* **What is required**: A faithful transcription of all the records is required.
◆ ◆ ◆ ◆ ◆
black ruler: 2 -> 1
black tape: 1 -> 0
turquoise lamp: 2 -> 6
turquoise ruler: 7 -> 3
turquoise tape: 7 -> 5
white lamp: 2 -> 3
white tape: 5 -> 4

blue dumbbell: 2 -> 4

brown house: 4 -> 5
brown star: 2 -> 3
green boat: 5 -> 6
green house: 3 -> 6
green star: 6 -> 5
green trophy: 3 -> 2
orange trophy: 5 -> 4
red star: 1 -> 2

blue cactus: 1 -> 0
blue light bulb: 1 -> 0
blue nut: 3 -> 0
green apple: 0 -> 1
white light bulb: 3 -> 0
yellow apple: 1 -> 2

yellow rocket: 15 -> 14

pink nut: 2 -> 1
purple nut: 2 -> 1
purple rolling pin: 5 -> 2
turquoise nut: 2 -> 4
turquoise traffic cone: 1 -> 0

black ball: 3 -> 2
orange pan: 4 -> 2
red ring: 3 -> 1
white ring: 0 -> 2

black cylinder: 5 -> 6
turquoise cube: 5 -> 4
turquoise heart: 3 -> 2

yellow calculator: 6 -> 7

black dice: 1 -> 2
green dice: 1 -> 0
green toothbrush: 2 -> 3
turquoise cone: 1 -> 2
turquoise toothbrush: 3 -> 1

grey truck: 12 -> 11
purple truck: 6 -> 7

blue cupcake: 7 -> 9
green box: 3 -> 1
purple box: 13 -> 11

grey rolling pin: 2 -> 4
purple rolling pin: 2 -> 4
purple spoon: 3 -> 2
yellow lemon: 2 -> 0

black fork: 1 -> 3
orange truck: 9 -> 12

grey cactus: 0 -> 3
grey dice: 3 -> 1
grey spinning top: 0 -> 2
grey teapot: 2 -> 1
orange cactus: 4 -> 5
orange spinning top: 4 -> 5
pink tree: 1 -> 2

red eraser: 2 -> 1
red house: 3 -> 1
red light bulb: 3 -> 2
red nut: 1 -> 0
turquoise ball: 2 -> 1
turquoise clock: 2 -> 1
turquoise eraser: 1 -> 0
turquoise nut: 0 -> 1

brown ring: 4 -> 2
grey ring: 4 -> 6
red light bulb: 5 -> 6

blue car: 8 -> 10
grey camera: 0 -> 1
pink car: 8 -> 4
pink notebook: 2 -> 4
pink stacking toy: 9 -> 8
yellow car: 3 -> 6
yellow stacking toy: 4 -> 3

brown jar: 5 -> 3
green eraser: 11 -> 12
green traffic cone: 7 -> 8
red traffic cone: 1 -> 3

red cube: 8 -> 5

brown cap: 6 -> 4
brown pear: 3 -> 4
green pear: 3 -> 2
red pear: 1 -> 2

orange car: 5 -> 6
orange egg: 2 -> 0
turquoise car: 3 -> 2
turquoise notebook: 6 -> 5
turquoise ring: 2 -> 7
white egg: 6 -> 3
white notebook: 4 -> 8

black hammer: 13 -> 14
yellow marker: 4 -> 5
◆ ◆ ◆ ◆ ◆
* **Answer below**:
black ruler: 2 -> 1
black tape: 1 -> 0
turquoise lamp: 2 -> 6
turquoise ruler: 7 -> 3
turquoise tape: 7 -> 5
white lamp: 2 -> 3
white tape: 5 -> 4

blue dumbbell: 2 -> 4

brown house: 4 -> 5
brown star: 2 -> 3
green boat: 5 -> 6
green house: 3 -> 6
green star: 6 -> 5
green trophy: 3 -> 2
orange trophy: 5 -> 4
red star: 1 -> 2

blue cactus: 1 -> 0
blue light bulb: 1 -> 0
blue nut: 3 -> 0
green apple: 0 -> 1
white light bulb: 3 -> 0
yellow apple: 1 -> 2

yellow rocket: 15 -> 14

pink nut: 2 -> 1
purple nut: 2 -> 1
purple rolling pin: 5 -> 2
turquoise nut: 2 -> 4
turquoise traffic cone: 1 -> 0

black ball: 3 -> 2
orange pan: 4 -> 2
red ring: 3 -> 1
white ring: 0 -> 2

black cylinder: 5 -> 6
turquoise cube: 5 -> 4
turquoise heart: 3 -> 2

yellow calculator: 6 -> 7

black dice: 1 -> 2
green dice: 1 -> 0
green toothbrush: 2 -> 3
turquoise cone: 1 -> 2
turquoise toothbrush: 3 -> 1

grey truck: 12 -> 11
purple truck: 6 -> 7

blue cupcake: 7 -> 9
green box: 3 -> 1
purple box: 13 -> 11

grey rolling pin: 2 -> 4
purple rolling pin: 2 -> 4
purple spoon: 3 -> 2
yellow lemon: 2 -> 0

black fork: 1 -> 3
orange truck: 9 -> 12

grey cactus: 0 -> 3
grey dice: 3 -> 1
grey spinning top: 0 -> 2
grey teapot: 2 -> 1
orange cactus: 4 -> 5
orange spinning top: 4 -> 5
pink tree: 1 -> 2

red eraser: 2 -> 1
red house: 3 -> 1
red light bulb: 3 -> 2
red nut: 1 -> 0
turquoise ball: 2 -> 1
turquoise clock: 2 -> 1
turquoise eraser: 1 -> 0
turquoise nut: 0 -> 1

brown ring: 4 -> 2
grey ring: 4 -> 6
red light bulb: 5 -> 6

blue car: 8 -> 10
grey camera: 0 -> 1
pink car: 8 -> 4
pink notebook: 2 -> 4
pink stacking toy: 9 -> 8
yellow car: 3 -> 6
yellow stacking toy: 4 -> 3

brown jar: 5 -> 3
green eraser: 11 -> 12
green traffic cone: 7 -> 8
red traffic cone: 1 -> 3

red cube: 8 -> 5

brown cap: 6 -> 4
brown pear: 3 -> 4
green pear: 3 -> 2
red pear: 1 -> 2

orange car: 5 -> 6
orange egg: 2 -> 0
turquoise car: 3 -> 2
turquoise notebook: 6 -> 5
turquoise ring: 2 -> 7
white egg: 6 -> 3
white notebook: 4 -> 8

black hammer: 13 -> 14
yellow marker: 4 -> 5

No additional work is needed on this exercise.